TASK STATEMENT: Word for word, output the data, with none of its pictures.

COLLECTED MATERIAL:

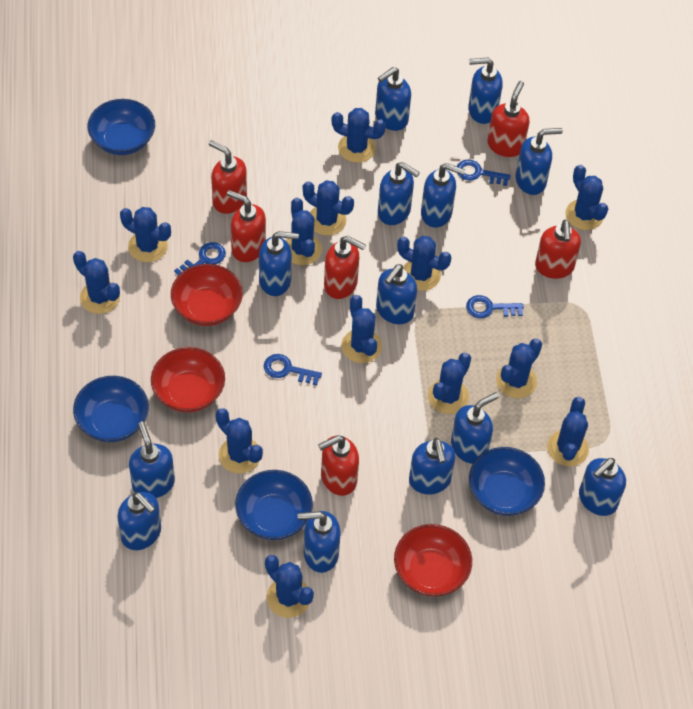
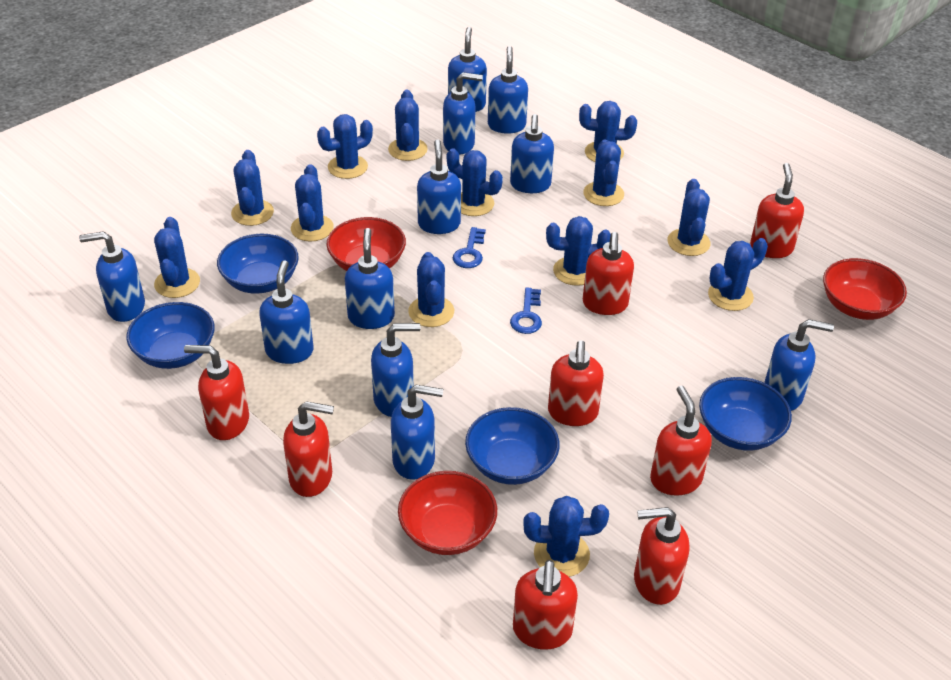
blue key: 4 -> 2
blue soap dispenser: 13 -> 11
red soap dispenser: 6 -> 8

EXERCISE SOLUTION:
blue key: 4 -> 2
blue soap dispenser: 13 -> 11
red soap dispenser: 6 -> 8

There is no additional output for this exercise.